- ACTION ITEM
A complete answer lists every line of the entries below where the string "XSHUT" appears.
(Beginning of SOURCE INFORMATION)
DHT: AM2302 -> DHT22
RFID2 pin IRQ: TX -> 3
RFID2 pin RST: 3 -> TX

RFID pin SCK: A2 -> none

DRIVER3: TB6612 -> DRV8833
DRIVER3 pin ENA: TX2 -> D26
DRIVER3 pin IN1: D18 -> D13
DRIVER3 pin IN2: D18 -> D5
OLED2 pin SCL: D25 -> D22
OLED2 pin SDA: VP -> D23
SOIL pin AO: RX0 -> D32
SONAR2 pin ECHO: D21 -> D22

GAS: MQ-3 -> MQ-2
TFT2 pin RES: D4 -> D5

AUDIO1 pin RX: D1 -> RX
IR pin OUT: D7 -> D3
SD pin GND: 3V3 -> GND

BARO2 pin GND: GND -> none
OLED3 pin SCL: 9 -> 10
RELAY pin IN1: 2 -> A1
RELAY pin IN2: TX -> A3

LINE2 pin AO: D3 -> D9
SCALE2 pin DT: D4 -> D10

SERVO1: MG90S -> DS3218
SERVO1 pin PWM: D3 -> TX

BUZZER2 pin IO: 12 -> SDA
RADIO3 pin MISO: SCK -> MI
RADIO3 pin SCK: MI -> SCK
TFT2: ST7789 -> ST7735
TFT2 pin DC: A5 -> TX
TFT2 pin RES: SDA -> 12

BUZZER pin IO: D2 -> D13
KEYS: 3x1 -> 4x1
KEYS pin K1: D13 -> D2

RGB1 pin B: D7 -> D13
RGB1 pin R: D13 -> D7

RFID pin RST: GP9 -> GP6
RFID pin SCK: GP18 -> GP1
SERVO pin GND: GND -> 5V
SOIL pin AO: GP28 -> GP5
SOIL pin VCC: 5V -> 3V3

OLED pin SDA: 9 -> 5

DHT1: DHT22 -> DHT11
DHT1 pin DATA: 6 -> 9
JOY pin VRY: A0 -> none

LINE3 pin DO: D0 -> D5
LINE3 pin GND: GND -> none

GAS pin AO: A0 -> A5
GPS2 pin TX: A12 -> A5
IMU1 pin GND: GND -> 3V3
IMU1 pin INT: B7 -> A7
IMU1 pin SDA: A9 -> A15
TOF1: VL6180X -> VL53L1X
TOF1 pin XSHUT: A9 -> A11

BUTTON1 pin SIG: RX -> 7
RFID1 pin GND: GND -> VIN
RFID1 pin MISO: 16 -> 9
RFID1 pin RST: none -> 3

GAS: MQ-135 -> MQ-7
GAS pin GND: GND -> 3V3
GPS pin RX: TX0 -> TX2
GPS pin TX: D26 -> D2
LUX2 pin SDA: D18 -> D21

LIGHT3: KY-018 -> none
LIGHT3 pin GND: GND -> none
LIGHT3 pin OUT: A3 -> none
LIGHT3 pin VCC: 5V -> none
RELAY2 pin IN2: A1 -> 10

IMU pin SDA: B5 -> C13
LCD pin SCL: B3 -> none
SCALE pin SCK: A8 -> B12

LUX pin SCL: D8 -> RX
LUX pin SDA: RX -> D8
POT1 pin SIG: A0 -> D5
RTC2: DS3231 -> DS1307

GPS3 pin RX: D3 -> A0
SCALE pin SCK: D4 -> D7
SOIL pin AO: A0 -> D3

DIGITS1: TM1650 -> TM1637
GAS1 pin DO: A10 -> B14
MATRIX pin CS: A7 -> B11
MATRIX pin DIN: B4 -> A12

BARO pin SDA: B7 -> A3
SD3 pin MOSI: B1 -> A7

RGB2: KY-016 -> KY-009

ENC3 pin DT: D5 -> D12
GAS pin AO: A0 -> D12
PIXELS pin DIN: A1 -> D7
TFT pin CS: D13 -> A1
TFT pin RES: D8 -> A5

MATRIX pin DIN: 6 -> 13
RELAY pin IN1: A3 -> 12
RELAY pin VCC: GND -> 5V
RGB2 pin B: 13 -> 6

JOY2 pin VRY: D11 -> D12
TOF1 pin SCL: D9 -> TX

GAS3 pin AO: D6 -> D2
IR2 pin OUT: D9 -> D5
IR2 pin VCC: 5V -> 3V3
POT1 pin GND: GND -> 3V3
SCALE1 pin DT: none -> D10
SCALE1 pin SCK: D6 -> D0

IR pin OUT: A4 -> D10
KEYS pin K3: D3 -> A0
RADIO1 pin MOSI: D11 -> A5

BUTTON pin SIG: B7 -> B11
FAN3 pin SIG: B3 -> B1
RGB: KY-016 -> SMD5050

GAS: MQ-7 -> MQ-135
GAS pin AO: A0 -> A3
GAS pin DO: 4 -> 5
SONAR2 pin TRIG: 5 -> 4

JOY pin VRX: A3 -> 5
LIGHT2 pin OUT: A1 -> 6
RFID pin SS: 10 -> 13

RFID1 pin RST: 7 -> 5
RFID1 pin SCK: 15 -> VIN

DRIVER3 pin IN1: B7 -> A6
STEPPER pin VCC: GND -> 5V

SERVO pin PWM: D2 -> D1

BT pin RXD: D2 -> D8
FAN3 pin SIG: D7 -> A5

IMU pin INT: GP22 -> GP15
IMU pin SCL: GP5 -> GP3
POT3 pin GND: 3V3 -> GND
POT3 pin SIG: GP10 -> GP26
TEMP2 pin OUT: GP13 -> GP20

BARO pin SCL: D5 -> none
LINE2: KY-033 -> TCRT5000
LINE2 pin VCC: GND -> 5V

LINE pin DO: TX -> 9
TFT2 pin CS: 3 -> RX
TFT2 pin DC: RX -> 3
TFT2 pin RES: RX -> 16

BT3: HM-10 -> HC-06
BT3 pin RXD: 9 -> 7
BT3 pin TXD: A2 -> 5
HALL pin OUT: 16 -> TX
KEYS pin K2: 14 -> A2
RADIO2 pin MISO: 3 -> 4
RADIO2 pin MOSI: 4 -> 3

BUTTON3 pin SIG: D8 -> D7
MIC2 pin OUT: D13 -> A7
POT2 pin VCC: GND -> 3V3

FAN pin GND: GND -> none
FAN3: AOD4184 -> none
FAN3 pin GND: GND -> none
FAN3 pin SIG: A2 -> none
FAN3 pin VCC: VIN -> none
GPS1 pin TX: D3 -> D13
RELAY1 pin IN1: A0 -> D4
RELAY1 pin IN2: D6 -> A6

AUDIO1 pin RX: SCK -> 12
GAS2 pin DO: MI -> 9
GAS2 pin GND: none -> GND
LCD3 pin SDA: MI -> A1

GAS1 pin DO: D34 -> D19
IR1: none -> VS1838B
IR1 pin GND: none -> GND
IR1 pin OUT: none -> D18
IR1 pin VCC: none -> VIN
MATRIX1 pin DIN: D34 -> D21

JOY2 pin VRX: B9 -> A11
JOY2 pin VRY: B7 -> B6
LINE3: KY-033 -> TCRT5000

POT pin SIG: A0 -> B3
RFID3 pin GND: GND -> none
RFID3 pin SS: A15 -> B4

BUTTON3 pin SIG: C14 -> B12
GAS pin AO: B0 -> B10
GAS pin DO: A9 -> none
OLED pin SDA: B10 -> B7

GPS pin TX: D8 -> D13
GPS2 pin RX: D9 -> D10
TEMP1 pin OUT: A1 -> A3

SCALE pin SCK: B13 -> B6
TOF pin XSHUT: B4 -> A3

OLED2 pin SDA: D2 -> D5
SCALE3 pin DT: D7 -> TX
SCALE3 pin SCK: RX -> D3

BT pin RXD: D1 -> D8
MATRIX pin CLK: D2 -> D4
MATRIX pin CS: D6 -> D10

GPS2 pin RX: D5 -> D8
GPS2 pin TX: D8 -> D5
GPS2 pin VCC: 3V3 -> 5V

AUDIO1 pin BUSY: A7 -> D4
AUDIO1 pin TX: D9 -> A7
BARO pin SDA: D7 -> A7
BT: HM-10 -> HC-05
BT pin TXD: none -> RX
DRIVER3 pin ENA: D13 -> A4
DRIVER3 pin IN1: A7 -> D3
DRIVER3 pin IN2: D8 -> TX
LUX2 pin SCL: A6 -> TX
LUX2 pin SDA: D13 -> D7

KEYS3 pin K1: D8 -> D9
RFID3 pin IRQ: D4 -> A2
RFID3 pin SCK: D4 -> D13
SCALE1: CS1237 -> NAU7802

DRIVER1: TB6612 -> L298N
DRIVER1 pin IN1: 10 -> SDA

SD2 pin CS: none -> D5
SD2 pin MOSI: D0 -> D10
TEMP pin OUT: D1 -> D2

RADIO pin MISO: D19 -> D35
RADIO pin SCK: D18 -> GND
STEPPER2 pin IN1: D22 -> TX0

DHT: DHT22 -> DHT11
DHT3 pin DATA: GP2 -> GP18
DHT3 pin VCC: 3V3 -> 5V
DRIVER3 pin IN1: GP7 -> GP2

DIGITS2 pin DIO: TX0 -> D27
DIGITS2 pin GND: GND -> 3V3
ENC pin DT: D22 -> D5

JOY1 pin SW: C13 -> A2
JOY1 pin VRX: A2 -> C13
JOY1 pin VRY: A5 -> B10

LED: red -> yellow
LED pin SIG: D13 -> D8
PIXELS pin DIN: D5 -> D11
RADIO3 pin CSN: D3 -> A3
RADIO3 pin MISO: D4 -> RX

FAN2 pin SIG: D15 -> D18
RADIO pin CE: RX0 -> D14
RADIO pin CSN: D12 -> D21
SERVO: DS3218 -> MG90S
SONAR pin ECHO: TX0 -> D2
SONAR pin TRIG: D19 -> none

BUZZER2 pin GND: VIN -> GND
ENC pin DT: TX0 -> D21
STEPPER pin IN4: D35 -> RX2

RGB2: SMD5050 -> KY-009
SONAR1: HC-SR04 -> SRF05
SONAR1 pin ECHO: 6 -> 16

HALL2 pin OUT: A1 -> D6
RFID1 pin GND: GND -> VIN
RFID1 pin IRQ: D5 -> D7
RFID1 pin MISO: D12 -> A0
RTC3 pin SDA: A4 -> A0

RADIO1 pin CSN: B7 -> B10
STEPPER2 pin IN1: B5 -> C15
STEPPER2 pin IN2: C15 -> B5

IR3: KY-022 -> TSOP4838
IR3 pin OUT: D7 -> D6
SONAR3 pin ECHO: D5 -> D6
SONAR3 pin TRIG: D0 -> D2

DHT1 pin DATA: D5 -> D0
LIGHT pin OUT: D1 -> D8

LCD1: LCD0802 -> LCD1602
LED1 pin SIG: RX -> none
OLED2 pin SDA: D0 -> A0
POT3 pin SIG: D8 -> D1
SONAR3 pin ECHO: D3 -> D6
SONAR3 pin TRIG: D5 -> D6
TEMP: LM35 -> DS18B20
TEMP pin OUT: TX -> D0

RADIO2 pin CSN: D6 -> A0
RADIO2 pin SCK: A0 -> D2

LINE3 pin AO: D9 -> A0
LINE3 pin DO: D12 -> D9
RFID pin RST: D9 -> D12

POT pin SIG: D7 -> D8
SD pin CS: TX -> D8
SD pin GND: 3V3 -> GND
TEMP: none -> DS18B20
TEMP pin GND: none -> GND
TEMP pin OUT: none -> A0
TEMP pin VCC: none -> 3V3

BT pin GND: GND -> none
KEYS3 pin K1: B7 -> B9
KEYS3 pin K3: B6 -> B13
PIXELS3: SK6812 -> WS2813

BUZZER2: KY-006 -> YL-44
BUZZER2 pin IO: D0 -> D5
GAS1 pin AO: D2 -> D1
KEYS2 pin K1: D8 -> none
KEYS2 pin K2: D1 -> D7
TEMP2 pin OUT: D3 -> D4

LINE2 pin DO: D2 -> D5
(End of SOURCE INFORMATION)
- YOUR RESPONSE
TOF1 pin XSHUT: A9 -> A11
TOF pin XSHUT: B4 -> A3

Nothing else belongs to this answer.